**Instructions to follow**.
Please reproduce every entry, keeping each one exact.

Record excerpts START

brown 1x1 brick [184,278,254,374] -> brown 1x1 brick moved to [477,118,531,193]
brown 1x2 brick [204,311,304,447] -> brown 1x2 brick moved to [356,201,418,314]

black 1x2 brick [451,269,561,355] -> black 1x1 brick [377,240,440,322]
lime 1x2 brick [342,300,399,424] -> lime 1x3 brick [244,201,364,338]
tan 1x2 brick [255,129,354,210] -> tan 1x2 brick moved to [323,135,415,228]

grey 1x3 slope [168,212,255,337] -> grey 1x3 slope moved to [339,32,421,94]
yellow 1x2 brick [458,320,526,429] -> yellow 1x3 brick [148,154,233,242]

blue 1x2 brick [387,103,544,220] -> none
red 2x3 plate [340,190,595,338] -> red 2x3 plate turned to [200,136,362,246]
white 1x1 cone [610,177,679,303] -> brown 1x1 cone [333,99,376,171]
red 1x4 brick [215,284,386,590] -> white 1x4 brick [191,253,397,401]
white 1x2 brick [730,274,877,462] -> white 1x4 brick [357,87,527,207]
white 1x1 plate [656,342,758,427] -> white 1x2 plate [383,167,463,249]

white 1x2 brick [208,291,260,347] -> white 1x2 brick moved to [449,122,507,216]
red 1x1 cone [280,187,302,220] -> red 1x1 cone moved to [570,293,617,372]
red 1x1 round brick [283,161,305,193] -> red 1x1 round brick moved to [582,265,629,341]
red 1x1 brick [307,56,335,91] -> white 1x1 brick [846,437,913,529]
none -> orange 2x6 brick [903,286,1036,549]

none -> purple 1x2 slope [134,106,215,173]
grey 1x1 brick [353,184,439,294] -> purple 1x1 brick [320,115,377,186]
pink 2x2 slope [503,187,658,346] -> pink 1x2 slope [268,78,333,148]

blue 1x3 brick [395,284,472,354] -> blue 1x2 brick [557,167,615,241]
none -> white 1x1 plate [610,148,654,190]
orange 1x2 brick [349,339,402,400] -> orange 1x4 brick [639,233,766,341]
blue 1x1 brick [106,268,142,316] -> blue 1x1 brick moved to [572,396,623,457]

Record excerpts END

**Response to this task**.
brown 1x1 brick [184,278,254,374] -> brown 1x1 brick moved to [477,118,531,193]
brown 1x2 brick [204,311,304,447] -> brown 1x2 brick moved to [356,201,418,314]

black 1x2 brick [451,269,561,355] -> black 1x1 brick [377,240,440,322]
lime 1x2 brick [342,300,399,424] -> lime 1x3 brick [244,201,364,338]
tan 1x2 brick [255,129,354,210] -> tan 1x2 brick moved to [323,135,415,228]

grey 1x3 slope [168,212,255,337] -> grey 1x3 slope moved to [339,32,421,94]
yellow 1x2 brick [458,320,526,429] -> yellow 1x3 brick [148,154,233,242]

blue 1x2 brick [387,103,544,220] -> none
red 2x3 plate [340,190,595,338] -> red 2x3 plate turned to [200,136,362,246]
white 1x1 cone [610,177,679,303] -> brown 1x1 cone [333,99,376,171]
red 1x4 brick [215,284,386,590] -> white 1x4 brick [191,253,397,401]
white 1x2 brick [730,274,877,462] -> white 1x4 brick [357,87,527,207]
white 1x1 plate [656,342,758,427] -> white 1x2 plate [383,167,463,249]

white 1x2 brick [208,291,260,347] -> white 1x2 brick moved to [449,122,507,216]
red 1x1 cone [280,187,302,220] -> red 1x1 cone moved to [570,293,617,372]
red 1x1 round brick [283,161,305,193] -> red 1x1 round brick moved to [582,265,629,341]
red 1x1 brick [307,56,335,91] -> white 1x1 brick [846,437,913,529]
none -> orange 2x6 brick [903,286,1036,549]

none -> purple 1x2 slope [134,106,215,173]
grey 1x1 brick [353,184,439,294] -> purple 1x1 brick [320,115,377,186]
pink 2x2 slope [503,187,658,346] -> pink 1x2 slope [268,78,333,148]

blue 1x3 brick [395,284,472,354] -> blue 1x2 brick [557,167,615,241]
none -> white 1x1 plate [610,148,654,190]
orange 1x2 brick [349,339,402,400] -> orange 1x4 brick [639,233,766,341]
blue 1x1 brick [106,268,142,316] -> blue 1x1 brick moved to [572,396,623,457]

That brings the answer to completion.